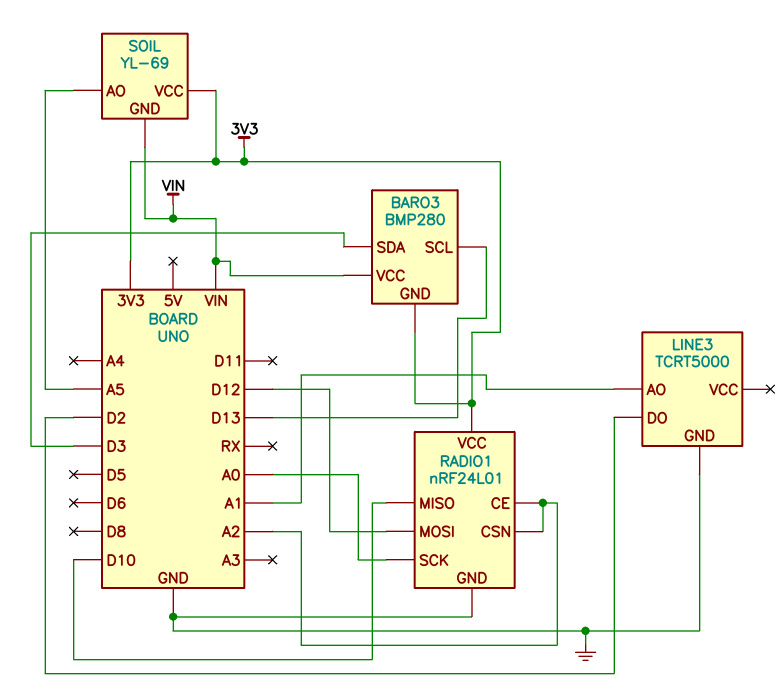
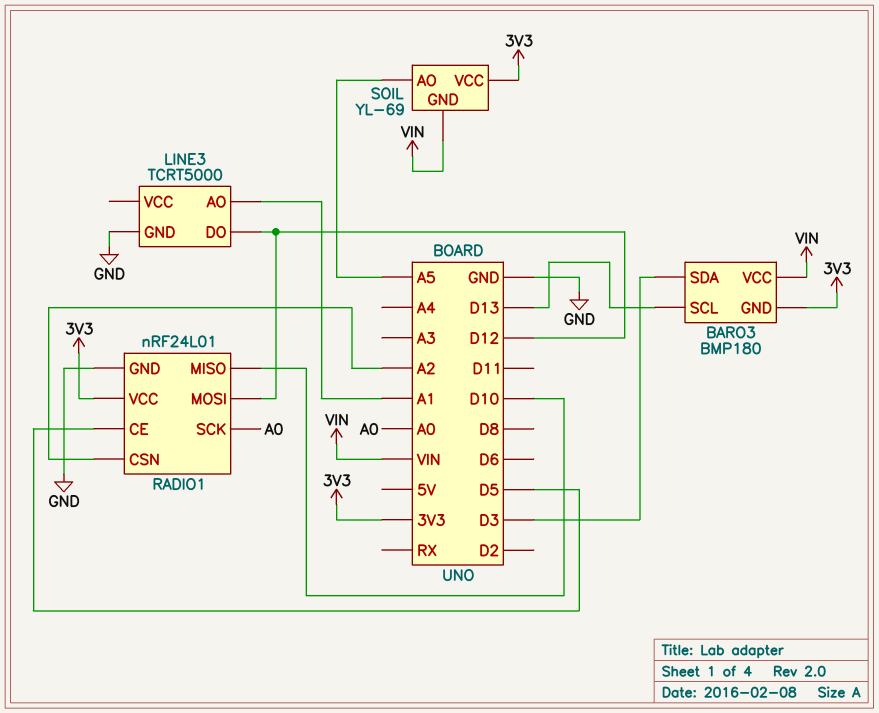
BARO3: BMP280 -> BMP180
LINE3 pin DO: D2 -> D12
RADIO1 pin CE: A2 -> D5

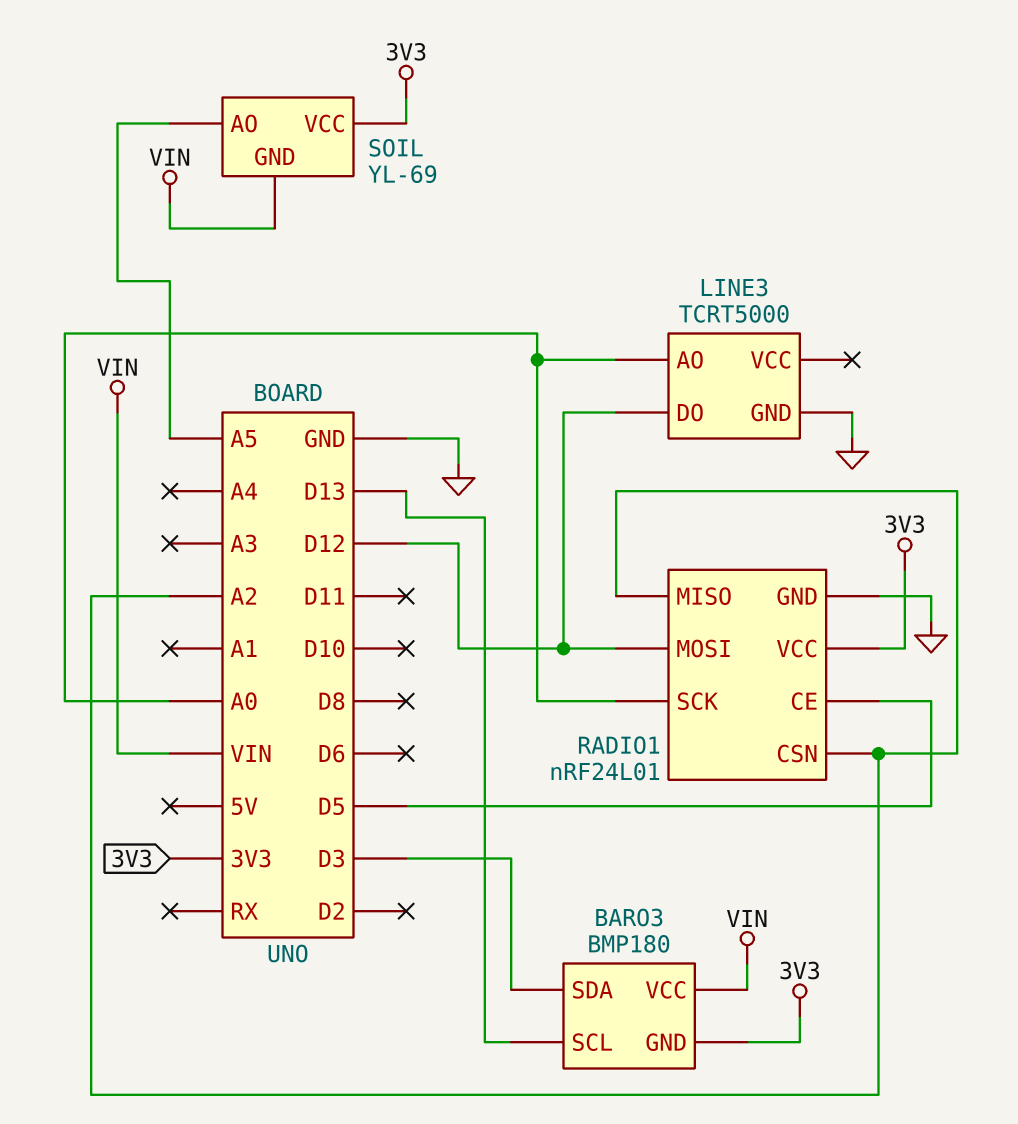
LINE3 pin AO: A1 -> A0
RADIO1 pin MISO: D10 -> A2

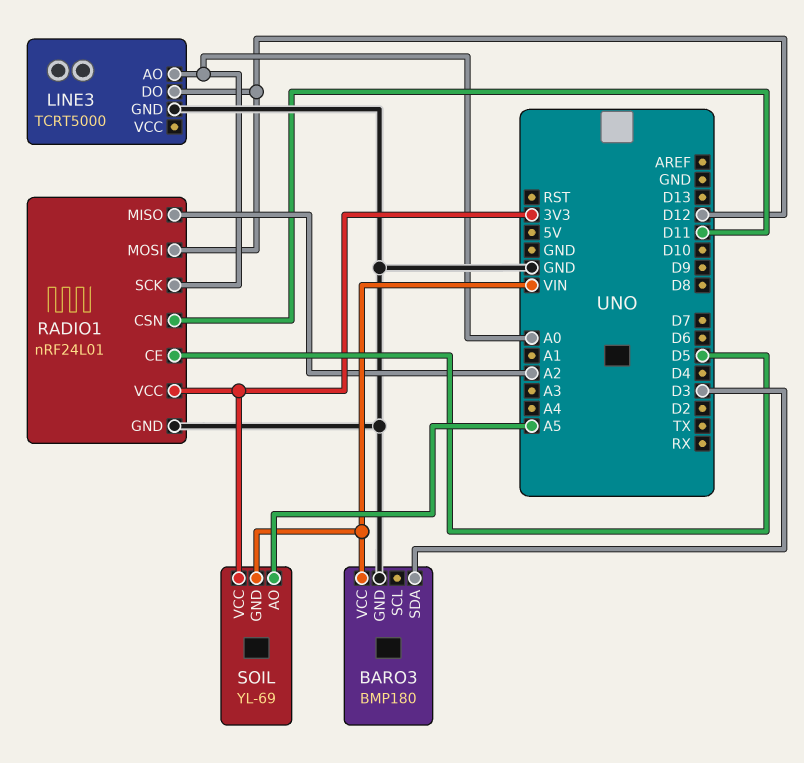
BARO3 pin GND: 3V3 -> GND
BARO3 pin SCL: D13 -> none
RADIO1 pin CSN: A2 -> D11

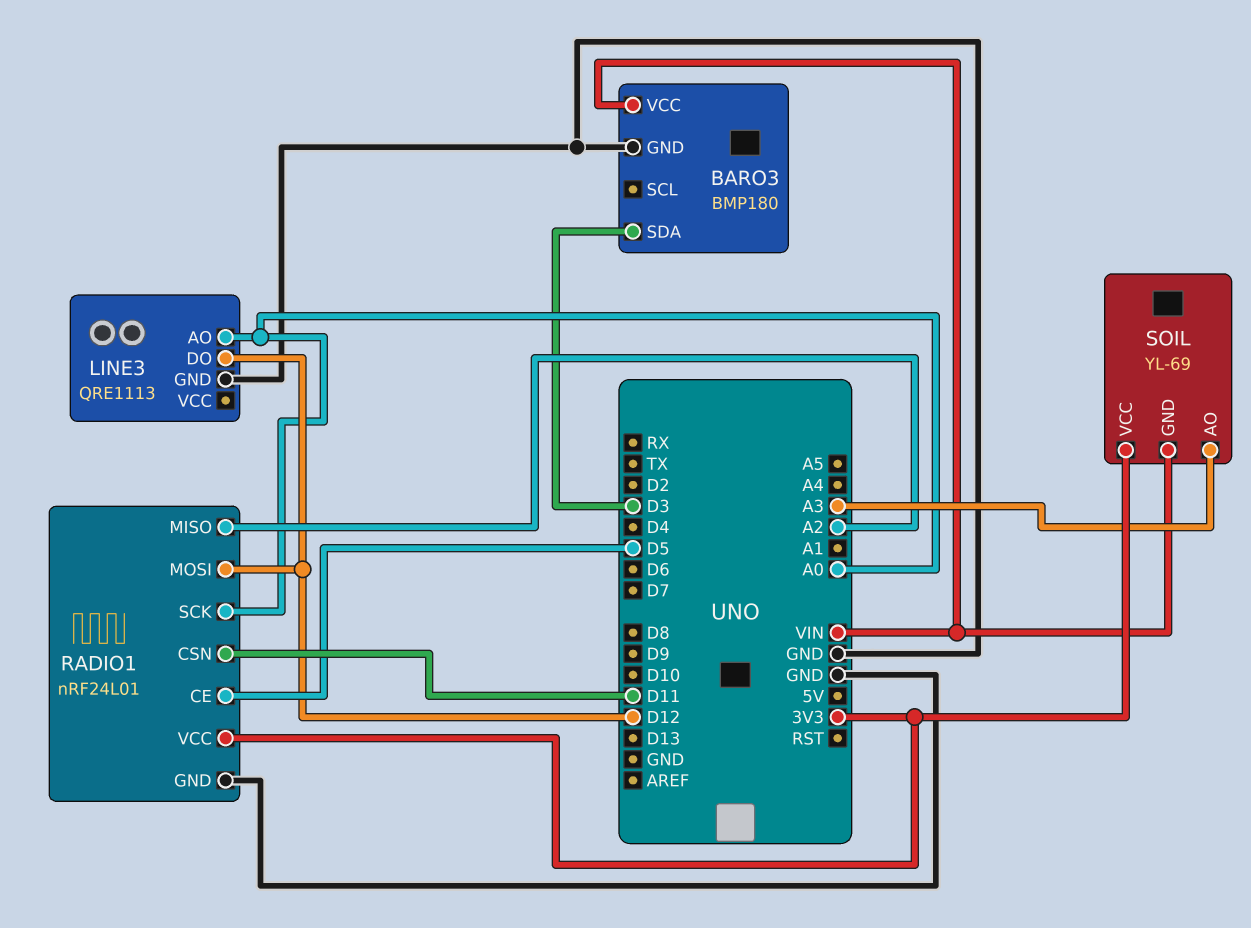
LINE3: TCRT5000 -> QRE1113
SOIL pin AO: A5 -> A3

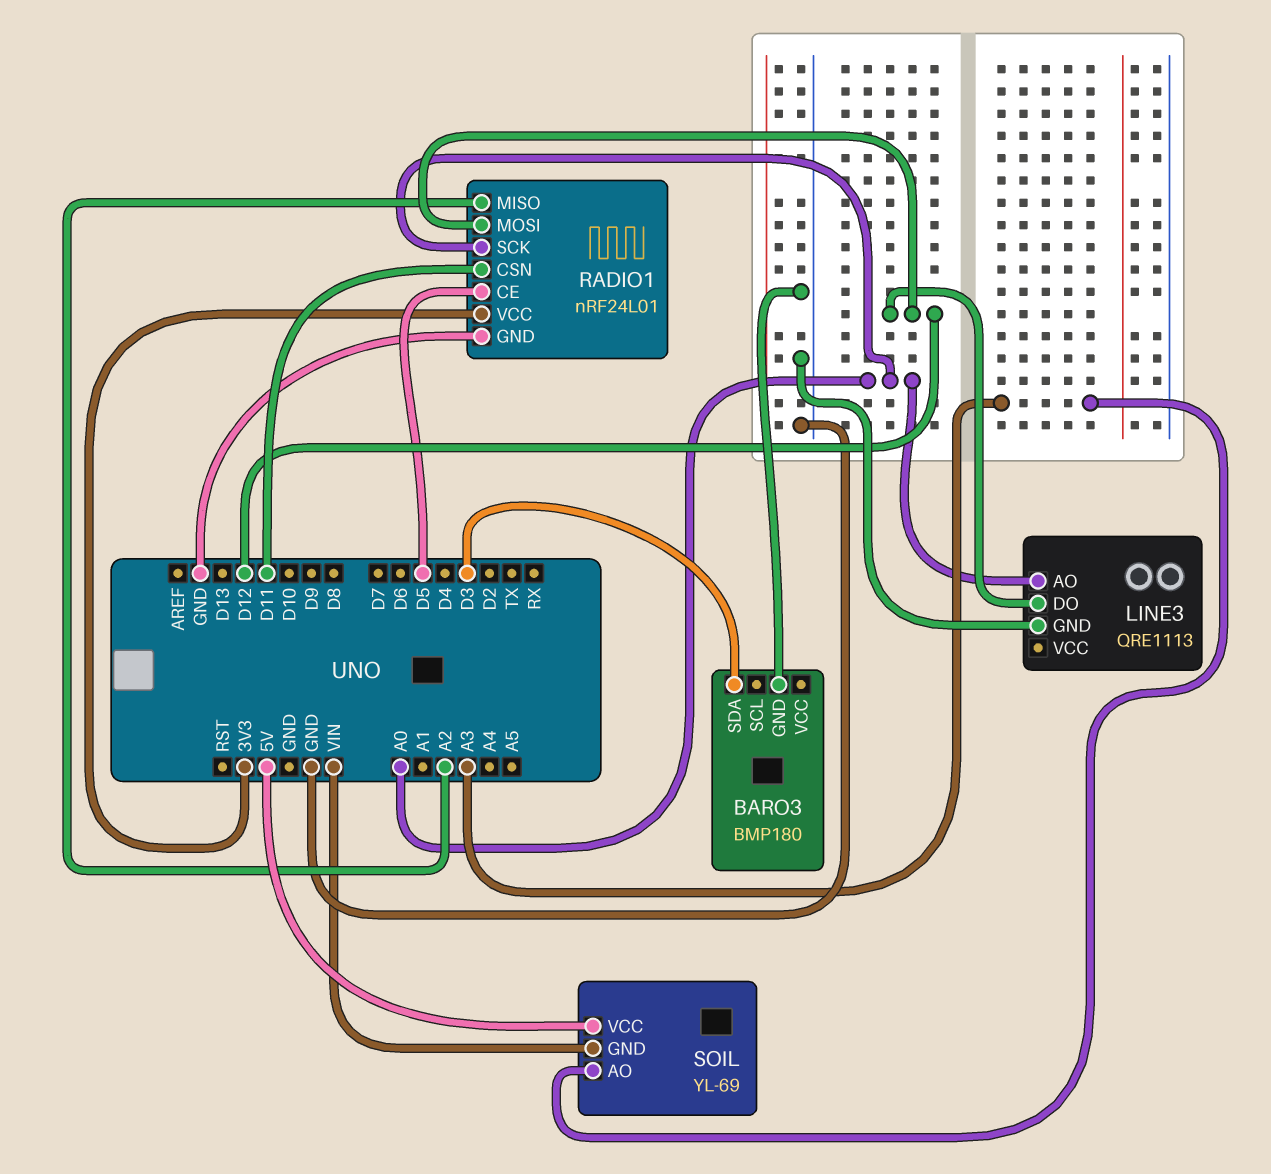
BARO3 pin VCC: VIN -> none
SOIL pin VCC: 3V3 -> 5V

------

## PROBLEM STATEMENT
Write the entries out again exactly as they appear, with the pictures omitted.

## EXPECTED ANSWER
BARO3: BMP280 -> BMP180
LINE3 pin DO: D2 -> D12
RADIO1 pin CE: A2 -> D5

LINE3 pin AO: A1 -> A0
RADIO1 pin MISO: D10 -> A2

BARO3 pin GND: 3V3 -> GND
BARO3 pin SCL: D13 -> none
RADIO1 pin CSN: A2 -> D11

LINE3: TCRT5000 -> QRE1113
SOIL pin AO: A5 -> A3

BARO3 pin VCC: VIN -> none
SOIL pin VCC: 3V3 -> 5V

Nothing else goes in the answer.